##### MATERIAL TO PROCESS

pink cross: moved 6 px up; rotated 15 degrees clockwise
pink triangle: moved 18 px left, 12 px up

##########
##### MATERIAL TO PROCESS

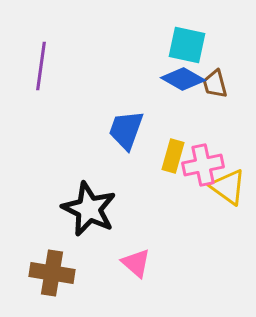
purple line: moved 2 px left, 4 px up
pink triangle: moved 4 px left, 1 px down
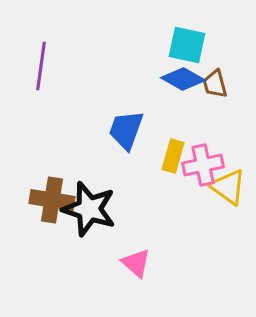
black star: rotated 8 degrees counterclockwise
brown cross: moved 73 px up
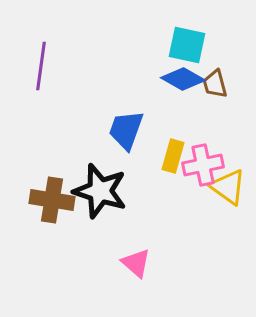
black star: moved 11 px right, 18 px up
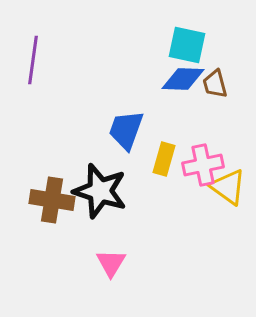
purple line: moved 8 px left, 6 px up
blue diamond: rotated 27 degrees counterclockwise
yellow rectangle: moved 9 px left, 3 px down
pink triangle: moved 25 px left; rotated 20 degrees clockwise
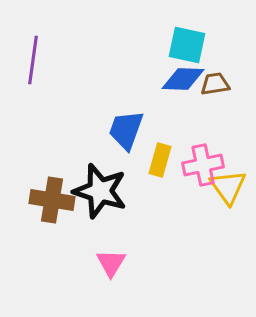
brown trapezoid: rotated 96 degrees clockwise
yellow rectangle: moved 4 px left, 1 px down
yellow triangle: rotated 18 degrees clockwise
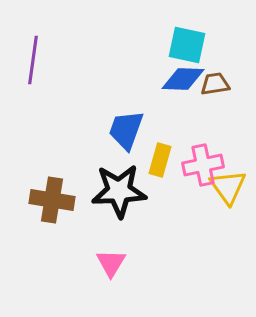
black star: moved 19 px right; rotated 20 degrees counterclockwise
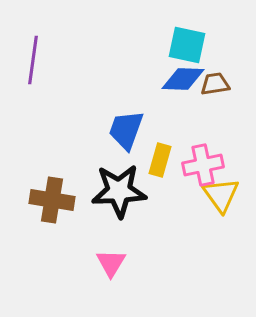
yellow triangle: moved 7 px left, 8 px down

##########
##### MATERIAL TO PROCESS

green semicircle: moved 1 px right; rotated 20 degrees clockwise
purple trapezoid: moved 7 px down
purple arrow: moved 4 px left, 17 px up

##########

OBJECTIVE: Rewrite the lines from the one containing "green semicircle: moved" through the one containing "purple arrow: moved 4 px left, 17 px up", inclusive, swapping "purple" for "violet" and leaving everything else the same.

OUTPUT BELOW:
green semicircle: moved 1 px right; rotated 20 degrees clockwise
violet trapezoid: moved 7 px down
violet arrow: moved 4 px left, 17 px up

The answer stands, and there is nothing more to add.